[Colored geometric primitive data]
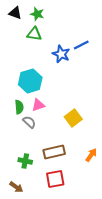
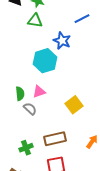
blue line: (81, 45) -> (82, 19), moved
cyan hexagon: (30, 81) -> (45, 61), moved
green cross: (25, 161) -> (26, 148), turned -32

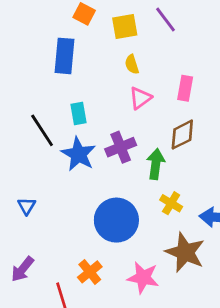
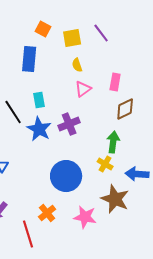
brown diamond: (182, 135) -> (125, 109), moved
green arrow: (156, 164) -> (113, 142), moved

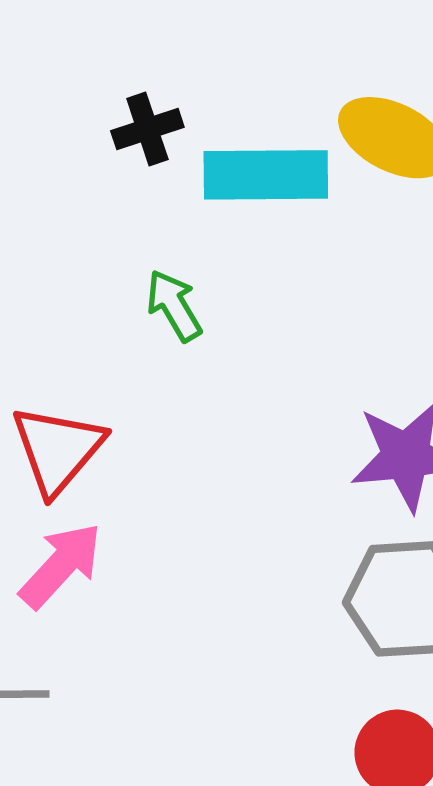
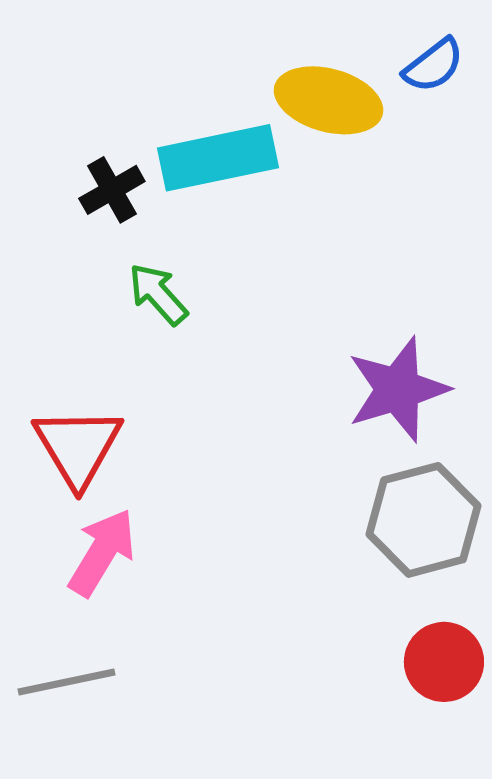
black cross: (147, 129) -> (112, 190), moved

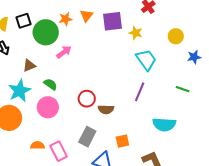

- [YOUR TASK] Output all the entries above verbatim, please. No images.

- [PROBLEM SOLUTION]
blue line: (81, 45) -> (82, 19), moved
cyan hexagon: (30, 81) -> (45, 61), moved
green cross: (25, 161) -> (26, 148), turned -32

brown diamond: (182, 135) -> (125, 109), moved
green arrow: (156, 164) -> (113, 142), moved

black cross: (147, 129) -> (112, 190), moved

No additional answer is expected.